# Exercise goal:
Skipping all images, output the listing word for word.

# Exercise data:
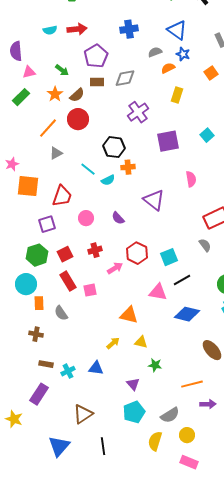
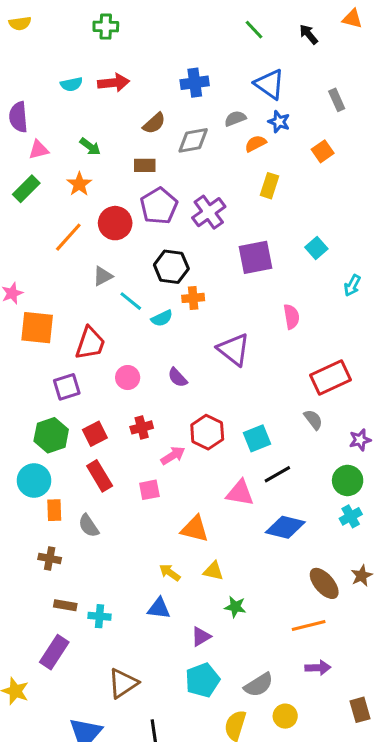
purple pentagon: (96, 56) -> (159, 206), moved
gray diamond: (125, 78) -> (193, 140), moved
brown semicircle: (77, 95) -> (154, 123), moved
gray triangle: (56, 153) -> (103, 276), moved
pink square: (90, 290) -> (149, 490), moved
yellow arrow: (113, 343) -> (170, 573), turned -104
blue triangle: (96, 368) -> (159, 608), moved
cyan cross: (68, 371) -> (100, 616), turned 32
purple triangle: (133, 384) -> (201, 636), turned 40
orange line: (192, 384) -> (309, 626), moved

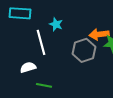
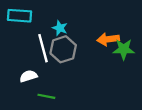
gray hexagon: (84, 50) -> (63, 49), moved

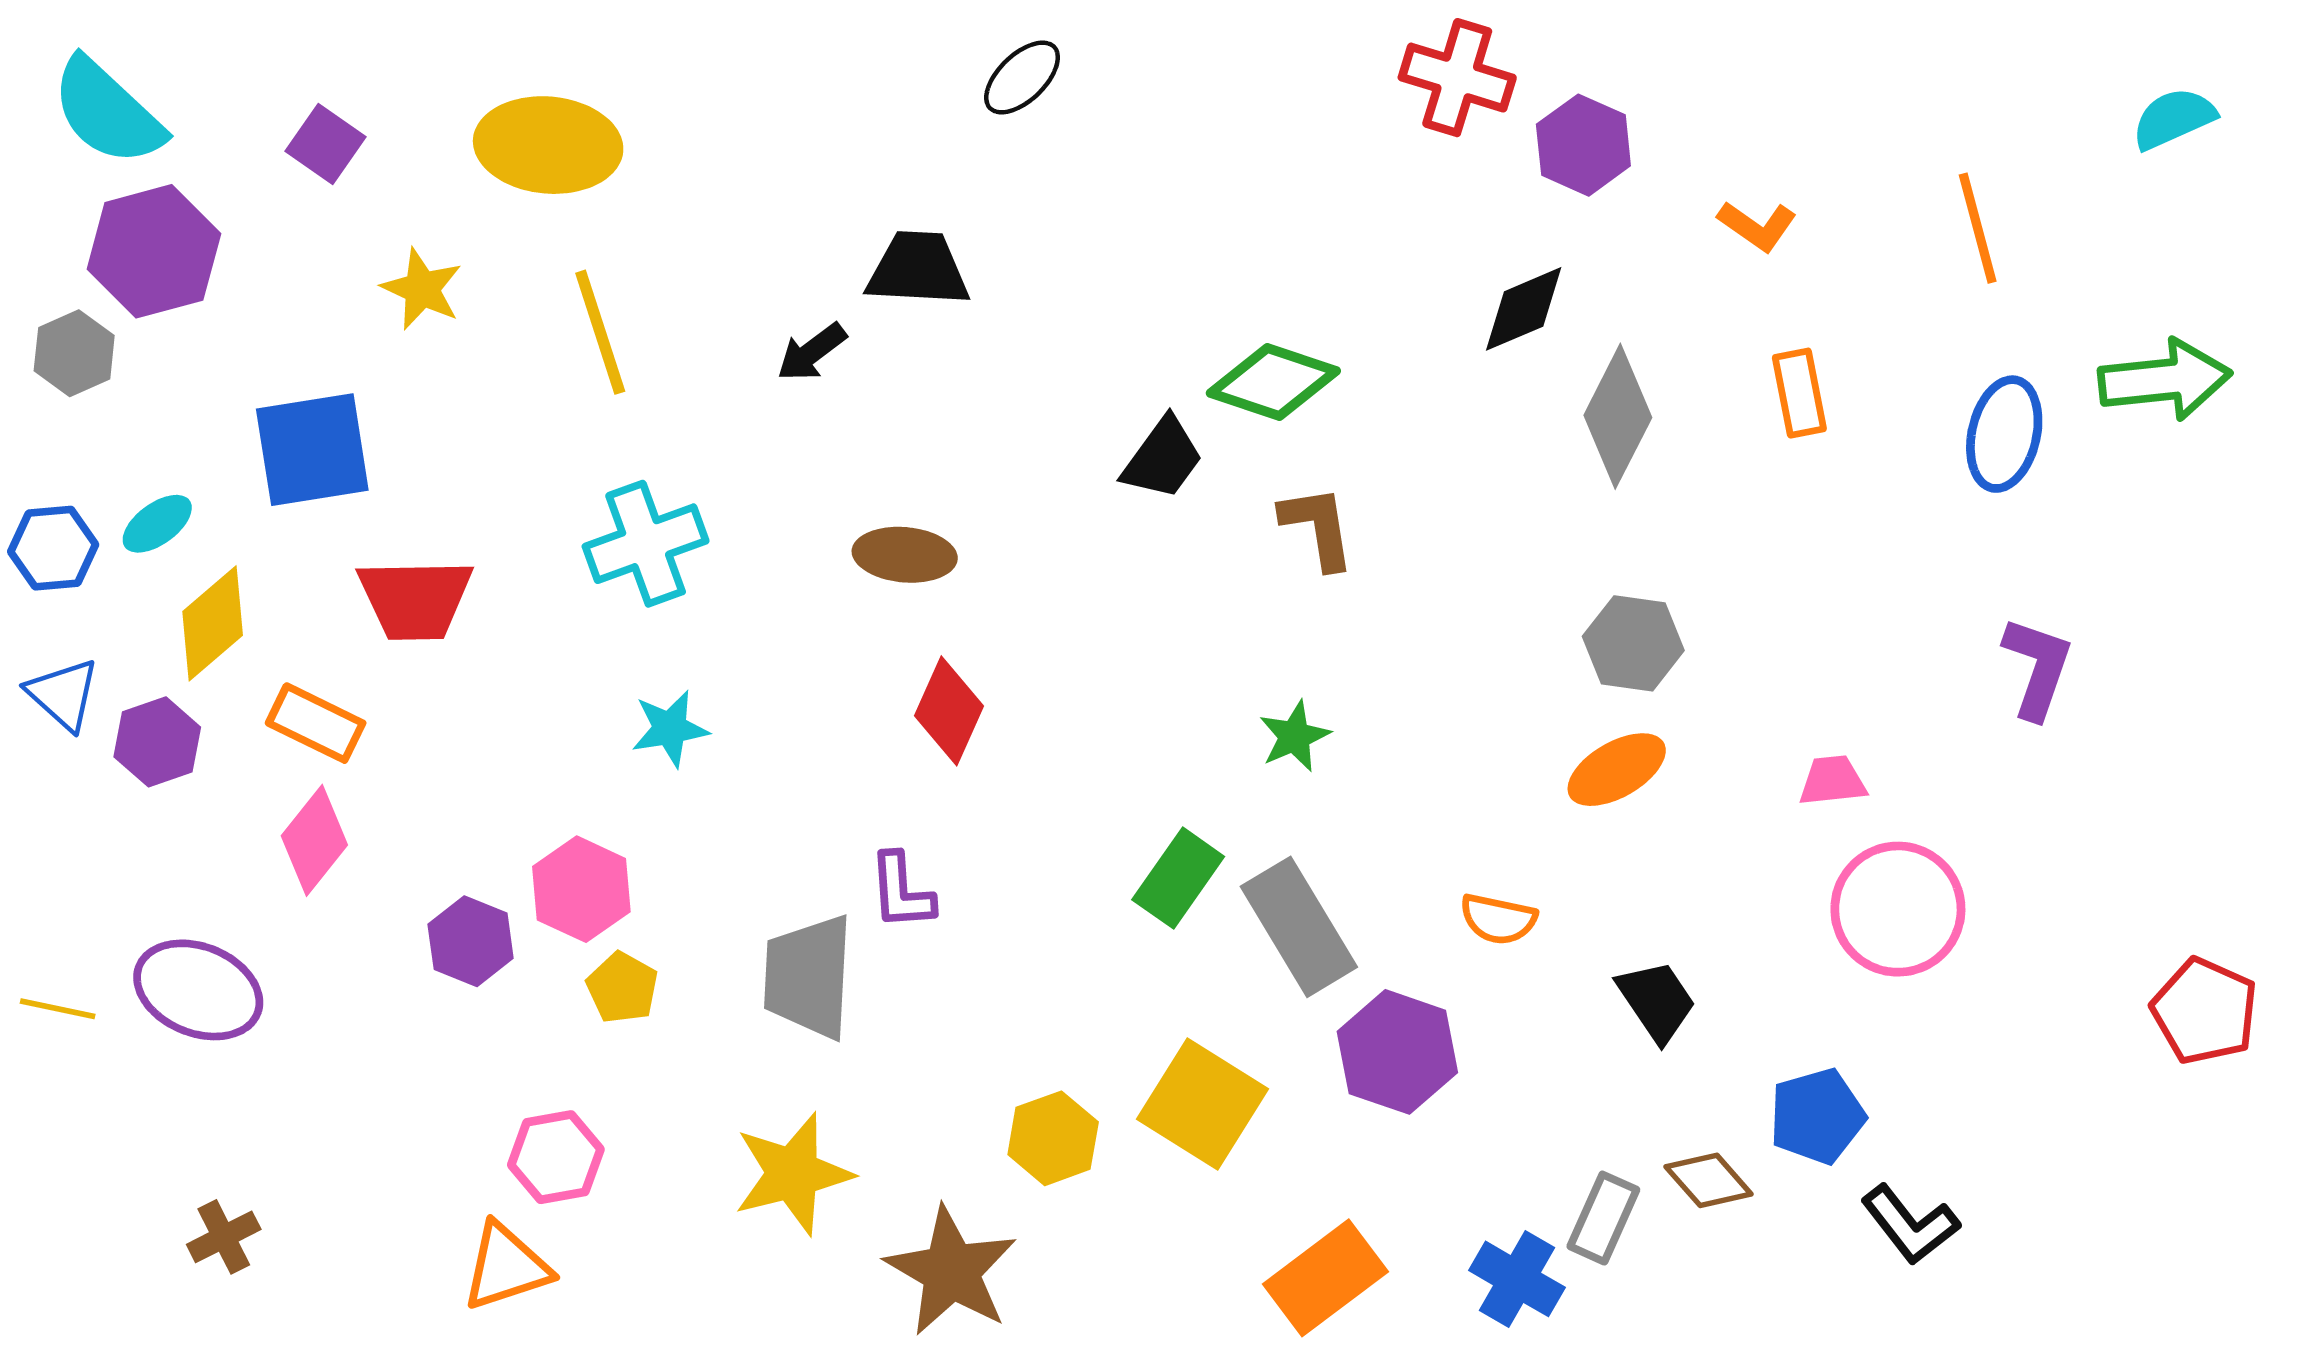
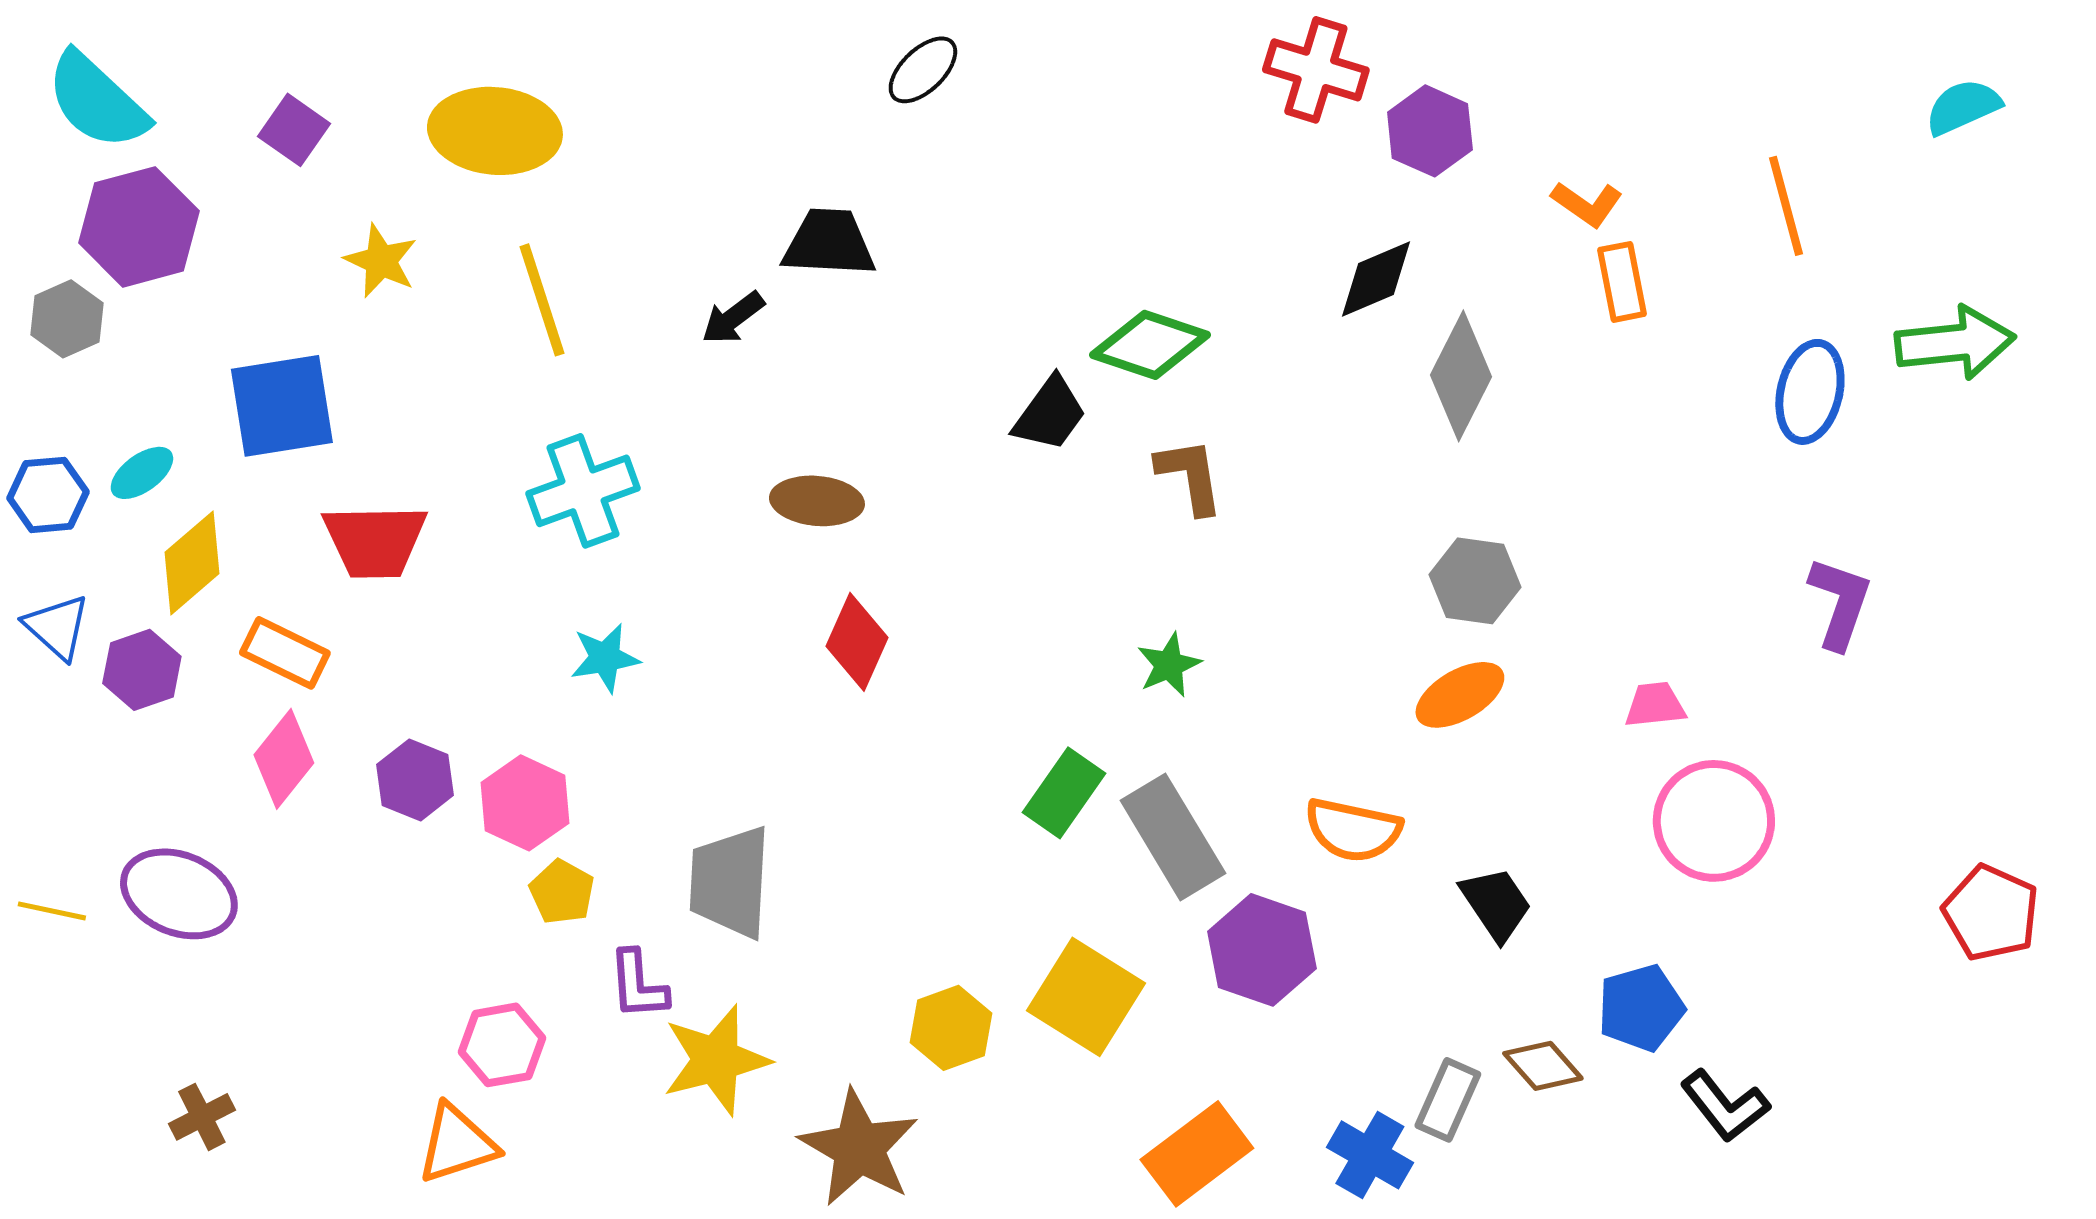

# Expected answer:
purple pentagon: (96, 56) -> (159, 206), moved
gray diamond: (125, 78) -> (193, 140), moved
brown semicircle: (77, 95) -> (154, 123), moved
gray triangle: (56, 153) -> (103, 276), moved
pink square: (90, 290) -> (149, 490), moved
yellow arrow: (113, 343) -> (170, 573), turned -104
blue triangle: (96, 368) -> (159, 608), moved
cyan cross: (68, 371) -> (100, 616), turned 32
purple triangle: (133, 384) -> (201, 636), turned 40
orange line: (192, 384) -> (309, 626), moved

gray hexagon: (84, 50) -> (63, 49), moved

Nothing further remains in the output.